The data that follows is to be copied exactly, with each image removed.

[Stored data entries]
^^^^^^^^^^^^^^^^
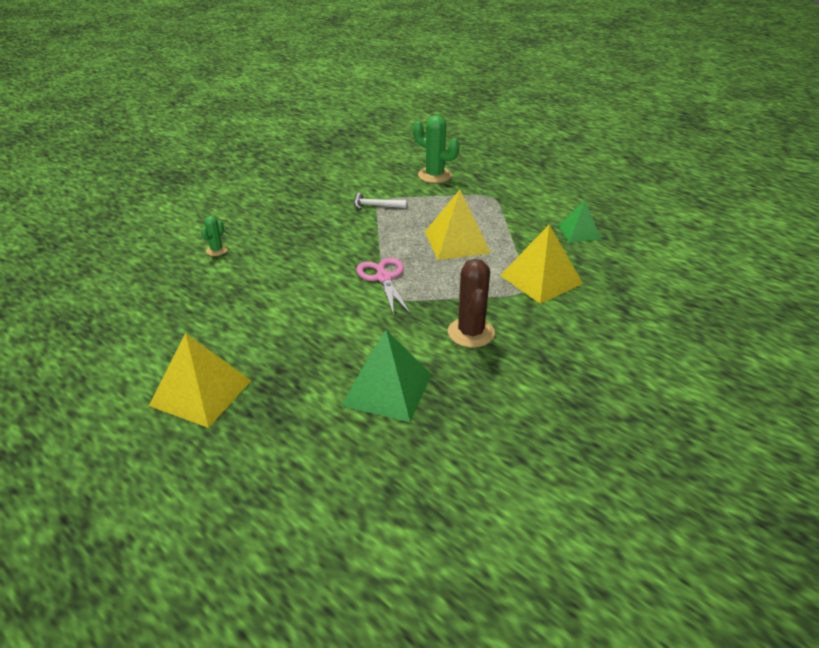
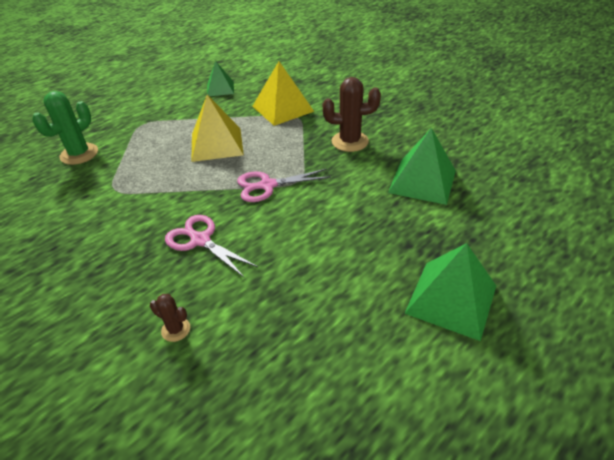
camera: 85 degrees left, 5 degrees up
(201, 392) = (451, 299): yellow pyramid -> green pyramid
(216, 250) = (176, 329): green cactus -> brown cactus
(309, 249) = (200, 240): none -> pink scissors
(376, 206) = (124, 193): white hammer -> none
^^^^^^^^^^^^^^^^
_Written solution:_
camera: 85 degrees left, 5 degrees up
(201, 392) = (451, 299): yellow pyramid -> green pyramid
(216, 250) = (176, 329): green cactus -> brown cactus
(309, 249) = (200, 240): none -> pink scissors
(376, 206) = (124, 193): white hammer -> none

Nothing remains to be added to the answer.